■ PROBLEM ■
Swap every "dial" in the entries below for "face" and write all the lines out again, with nothing else changed.

■ DATA SUPPLIED ■
* Start *
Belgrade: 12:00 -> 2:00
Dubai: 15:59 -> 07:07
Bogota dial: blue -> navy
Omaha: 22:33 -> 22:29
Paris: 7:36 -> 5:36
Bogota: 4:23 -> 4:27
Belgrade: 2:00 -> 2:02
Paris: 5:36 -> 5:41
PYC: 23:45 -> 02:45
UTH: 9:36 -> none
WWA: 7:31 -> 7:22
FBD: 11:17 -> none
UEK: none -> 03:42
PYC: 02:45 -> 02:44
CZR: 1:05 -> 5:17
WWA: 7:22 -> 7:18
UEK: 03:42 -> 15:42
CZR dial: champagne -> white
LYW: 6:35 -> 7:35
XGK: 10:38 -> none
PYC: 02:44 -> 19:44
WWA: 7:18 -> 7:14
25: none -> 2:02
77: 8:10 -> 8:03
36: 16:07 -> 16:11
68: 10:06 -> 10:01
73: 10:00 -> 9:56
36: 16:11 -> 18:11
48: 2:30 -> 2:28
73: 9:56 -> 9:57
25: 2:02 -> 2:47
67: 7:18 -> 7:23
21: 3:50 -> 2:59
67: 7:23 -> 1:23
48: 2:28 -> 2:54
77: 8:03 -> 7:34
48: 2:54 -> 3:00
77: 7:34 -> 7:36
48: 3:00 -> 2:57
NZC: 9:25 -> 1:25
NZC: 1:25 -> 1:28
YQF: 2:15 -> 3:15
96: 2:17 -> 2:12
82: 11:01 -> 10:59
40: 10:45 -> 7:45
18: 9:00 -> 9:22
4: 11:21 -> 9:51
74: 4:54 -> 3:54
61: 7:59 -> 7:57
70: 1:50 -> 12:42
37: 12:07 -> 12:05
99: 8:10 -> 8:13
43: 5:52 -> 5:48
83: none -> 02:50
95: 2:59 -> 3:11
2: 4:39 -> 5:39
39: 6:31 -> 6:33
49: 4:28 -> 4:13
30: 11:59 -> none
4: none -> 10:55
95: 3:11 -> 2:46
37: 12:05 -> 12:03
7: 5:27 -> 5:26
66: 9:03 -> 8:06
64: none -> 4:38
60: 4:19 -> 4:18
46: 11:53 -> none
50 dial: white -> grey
* End *
■ SOLUTION FOR THIS EXERCISE ■
Belgrade: 12:00 -> 2:00
Dubai: 15:59 -> 07:07
Bogota face: blue -> navy
Omaha: 22:33 -> 22:29
Paris: 7:36 -> 5:36
Bogota: 4:23 -> 4:27
Belgrade: 2:00 -> 2:02
Paris: 5:36 -> 5:41
PYC: 23:45 -> 02:45
UTH: 9:36 -> none
WWA: 7:31 -> 7:22
FBD: 11:17 -> none
UEK: none -> 03:42
PYC: 02:45 -> 02:44
CZR: 1:05 -> 5:17
WWA: 7:22 -> 7:18
UEK: 03:42 -> 15:42
CZR face: champagne -> white
LYW: 6:35 -> 7:35
XGK: 10:38 -> none
PYC: 02:44 -> 19:44
WWA: 7:18 -> 7:14
25: none -> 2:02
77: 8:10 -> 8:03
36: 16:07 -> 16:11
68: 10:06 -> 10:01
73: 10:00 -> 9:56
36: 16:11 -> 18:11
48: 2:30 -> 2:28
73: 9:56 -> 9:57
25: 2:02 -> 2:47
67: 7:18 -> 7:23
21: 3:50 -> 2:59
67: 7:23 -> 1:23
48: 2:28 -> 2:54
77: 8:03 -> 7:34
48: 2:54 -> 3:00
77: 7:34 -> 7:36
48: 3:00 -> 2:57
NZC: 9:25 -> 1:25
NZC: 1:25 -> 1:28
YQF: 2:15 -> 3:15
96: 2:17 -> 2:12
82: 11:01 -> 10:59
40: 10:45 -> 7:45
18: 9:00 -> 9:22
4: 11:21 -> 9:51
74: 4:54 -> 3:54
61: 7:59 -> 7:57
70: 1:50 -> 12:42
37: 12:07 -> 12:05
99: 8:10 -> 8:13
43: 5:52 -> 5:48
83: none -> 02:50
95: 2:59 -> 3:11
2: 4:39 -> 5:39
39: 6:31 -> 6:33
49: 4:28 -> 4:13
30: 11:59 -> none
4: none -> 10:55
95: 3:11 -> 2:46
37: 12:05 -> 12:03
7: 5:27 -> 5:26
66: 9:03 -> 8:06
64: none -> 4:38
60: 4:19 -> 4:18
46: 11:53 -> none
50 face: white -> grey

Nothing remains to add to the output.